== ENTRIES SUPPLIED

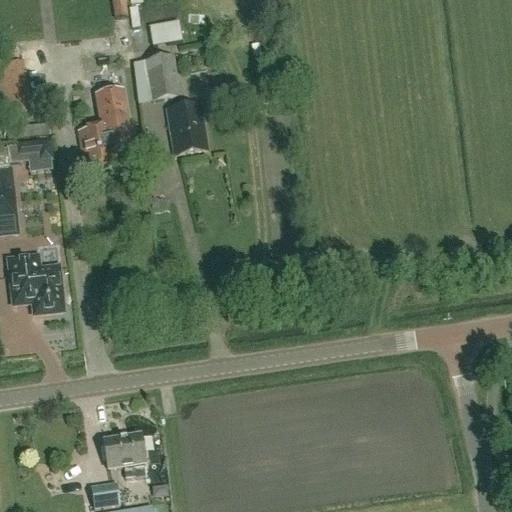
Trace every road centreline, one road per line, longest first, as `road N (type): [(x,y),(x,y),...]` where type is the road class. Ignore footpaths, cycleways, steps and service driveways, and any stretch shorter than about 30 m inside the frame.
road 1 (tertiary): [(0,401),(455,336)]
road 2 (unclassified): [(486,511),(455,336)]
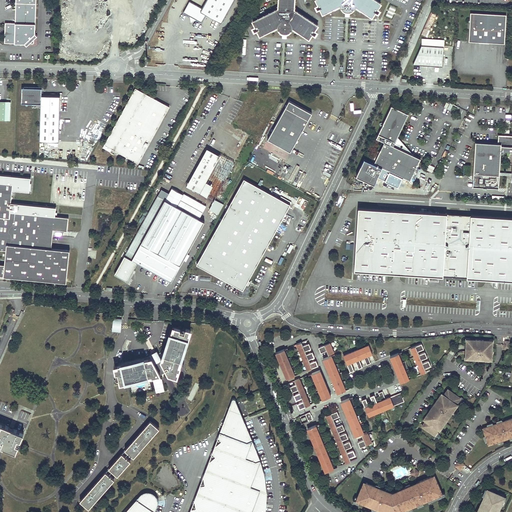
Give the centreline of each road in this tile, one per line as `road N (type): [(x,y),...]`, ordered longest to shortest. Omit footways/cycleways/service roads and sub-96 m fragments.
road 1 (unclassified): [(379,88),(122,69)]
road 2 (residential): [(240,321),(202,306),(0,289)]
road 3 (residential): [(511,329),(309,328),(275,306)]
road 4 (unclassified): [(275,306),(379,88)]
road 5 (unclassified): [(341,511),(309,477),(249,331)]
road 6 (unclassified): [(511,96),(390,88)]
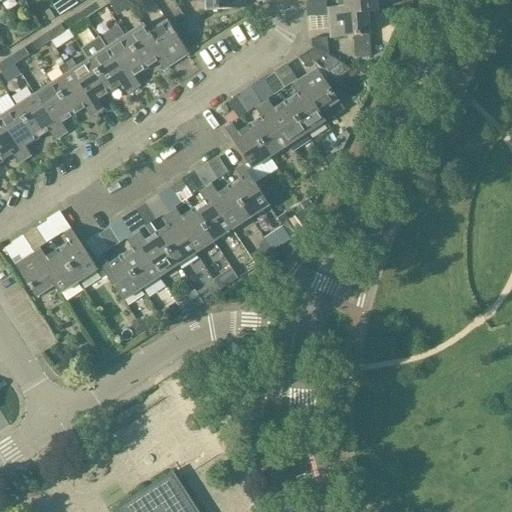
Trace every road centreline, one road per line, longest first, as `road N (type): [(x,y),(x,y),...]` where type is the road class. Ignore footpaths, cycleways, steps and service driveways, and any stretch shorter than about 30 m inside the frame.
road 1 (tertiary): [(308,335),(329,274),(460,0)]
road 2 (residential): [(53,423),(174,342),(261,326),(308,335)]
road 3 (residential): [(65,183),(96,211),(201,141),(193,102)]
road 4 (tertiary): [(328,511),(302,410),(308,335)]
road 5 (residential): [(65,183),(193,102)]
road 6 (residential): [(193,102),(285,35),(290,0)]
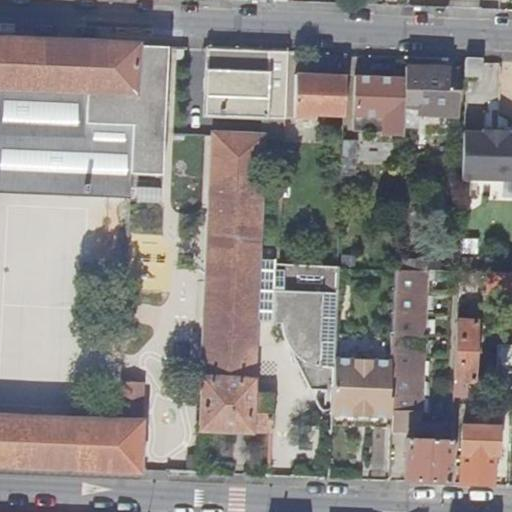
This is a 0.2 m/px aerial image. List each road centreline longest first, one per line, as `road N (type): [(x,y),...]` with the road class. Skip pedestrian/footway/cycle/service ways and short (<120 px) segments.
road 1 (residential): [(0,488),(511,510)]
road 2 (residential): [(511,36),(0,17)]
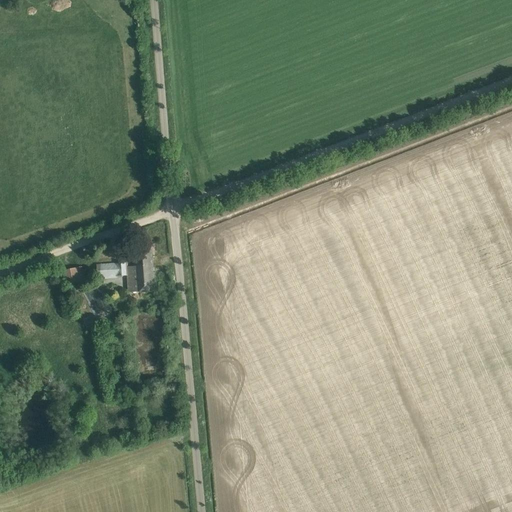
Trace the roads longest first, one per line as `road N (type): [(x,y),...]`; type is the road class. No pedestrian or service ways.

====

▸ **TASK DIRECTIONS**
Switch every "centreline" in the records above to "center line" and write all of the records out again, leaving everything else unchanged. Omit the pictures.

▸ **COMPLETE ANSWER**
Trace every road center line, one road per line, longest first, as `road N (type): [(x,y),(x,y),...]` where type is the road class. Ignore footpaths, cycleways, steps and service driveways, and any stretch shorter than about 30 m inside the frame.
road 1 (tertiary): [(0,401),(455,336)]
road 2 (unclassified): [(486,511),(455,336)]
Give the center line of each road in this tile, one per line as `road N (type): [(x,y),...]`, ordered longest to shortest. Omit footways/cycleways/service roads and sub-96 m fragments.
road 1 (unclassified): [(379,88),(122,69)]
road 2 (residential): [(240,321),(202,306),(0,289)]
road 3 (residential): [(511,329),(309,328),(275,306)]
road 4 (unclassified): [(275,306),(379,88)]
road 5 (unclassified): [(341,511),(309,477),(249,331)]
road 6 (unclassified): [(511,96),(390,88)]
Trace every road center line, one road per line, longest first, as `road N (type): [(x,y),(x,y),...]` where type is the road class. Ignore footpaths, cycleways, steps and service driveways, and any stretch shorter than about 30 m inside the frame.
road 1 (tertiary): [(308,335),(329,274),(460,0)]
road 2 (residential): [(53,423),(174,342),(261,326),(308,335)]
road 3 (residential): [(65,183),(96,211),(201,141),(193,102)]
road 4 (tertiary): [(328,511),(302,410),(308,335)]
road 5 (residential): [(65,183),(193,102)]
road 6 (residential): [(193,102),(285,35),(290,0)]
This is a 0.2 m/px aerial image. List each road center line longest first, one per line, as `road N (type): [(x,y),...]` with the road class. Skip pedestrian/footway/cycle/service ways and short (<120 px) segments.
road 1 (residential): [(0,488),(511,510)]
road 2 (residential): [(511,36),(0,17)]
Trace the roads longest first, one per line as `road N (type): [(x,y),...]`; type is the road class. No pedestrian or service ways.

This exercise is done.